■ AIM OF THE TASK: Copy out the listing below word for word, changing nothing.

■ INPUT RECORDS:
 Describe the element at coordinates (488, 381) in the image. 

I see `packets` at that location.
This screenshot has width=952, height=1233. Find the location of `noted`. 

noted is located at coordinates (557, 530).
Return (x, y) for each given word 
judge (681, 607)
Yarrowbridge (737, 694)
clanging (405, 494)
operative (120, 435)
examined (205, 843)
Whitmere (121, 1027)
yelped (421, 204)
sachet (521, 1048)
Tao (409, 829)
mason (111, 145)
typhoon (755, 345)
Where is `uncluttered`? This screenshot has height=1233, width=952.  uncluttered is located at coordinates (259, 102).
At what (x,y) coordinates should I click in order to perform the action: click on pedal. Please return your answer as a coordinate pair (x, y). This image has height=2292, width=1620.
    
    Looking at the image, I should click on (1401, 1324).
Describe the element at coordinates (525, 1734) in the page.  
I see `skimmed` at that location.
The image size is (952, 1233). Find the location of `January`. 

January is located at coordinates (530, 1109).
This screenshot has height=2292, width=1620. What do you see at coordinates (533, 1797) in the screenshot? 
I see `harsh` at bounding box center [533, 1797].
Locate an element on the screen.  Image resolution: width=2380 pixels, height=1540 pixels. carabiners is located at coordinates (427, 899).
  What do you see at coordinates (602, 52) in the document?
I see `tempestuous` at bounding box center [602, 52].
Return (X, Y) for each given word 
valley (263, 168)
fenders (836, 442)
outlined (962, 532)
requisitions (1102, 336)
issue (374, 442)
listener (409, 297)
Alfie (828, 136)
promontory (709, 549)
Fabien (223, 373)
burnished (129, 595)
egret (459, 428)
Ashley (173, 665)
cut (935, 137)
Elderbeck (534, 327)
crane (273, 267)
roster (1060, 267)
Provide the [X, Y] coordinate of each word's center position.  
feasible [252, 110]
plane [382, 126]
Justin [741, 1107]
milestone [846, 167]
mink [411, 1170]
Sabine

■ SOLUTION FOR THIS EXERCISE:
 Describe the element at coordinates (488, 381) in the image. 

I see `packets` at that location.
This screenshot has width=952, height=1233. Find the location of `noted`. 

noted is located at coordinates (557, 530).
Return (x, y) for each given word 
judge (681, 607)
Yarrowbridge (737, 694)
clanging (405, 494)
operative (120, 435)
examined (205, 843)
Whitmere (121, 1027)
yelped (421, 204)
sachet (521, 1048)
Tao (409, 829)
mason (111, 145)
typhoon (755, 345)
Where is `uncluttered`? This screenshot has height=1233, width=952.  uncluttered is located at coordinates (259, 102).
At what (x,y) coordinates should I click in order to perform the action: click on pedal. Please return your answer as a coordinate pair (x, y). This image has height=2292, width=1620.
    
    Looking at the image, I should click on (1401, 1324).
Describe the element at coordinates (525, 1734) in the page.  
I see `skimmed` at that location.
The image size is (952, 1233). Find the location of `January`. 

January is located at coordinates (530, 1109).
This screenshot has height=2292, width=1620. What do you see at coordinates (533, 1797) in the screenshot? 
I see `harsh` at bounding box center [533, 1797].
Locate an element on the screen.  Image resolution: width=2380 pixels, height=1540 pixels. carabiners is located at coordinates (427, 899).
  What do you see at coordinates (602, 52) in the document?
I see `tempestuous` at bounding box center [602, 52].
Return (X, Y) for each given word 
valley (263, 168)
fenders (836, 442)
outlined (962, 532)
requisitions (1102, 336)
issue (374, 442)
listener (409, 297)
Alfie (828, 136)
promontory (709, 549)
Fabien (223, 373)
burnished (129, 595)
egret (459, 428)
Ashley (173, 665)
cut (935, 137)
Elderbeck (534, 327)
crane (273, 267)
roster (1060, 267)
Provide the [X, Y] coordinate of each word's center position.  
feasible [252, 110]
plane [382, 126]
Justin [741, 1107]
milestone [846, 167]
mink [411, 1170]
Sabine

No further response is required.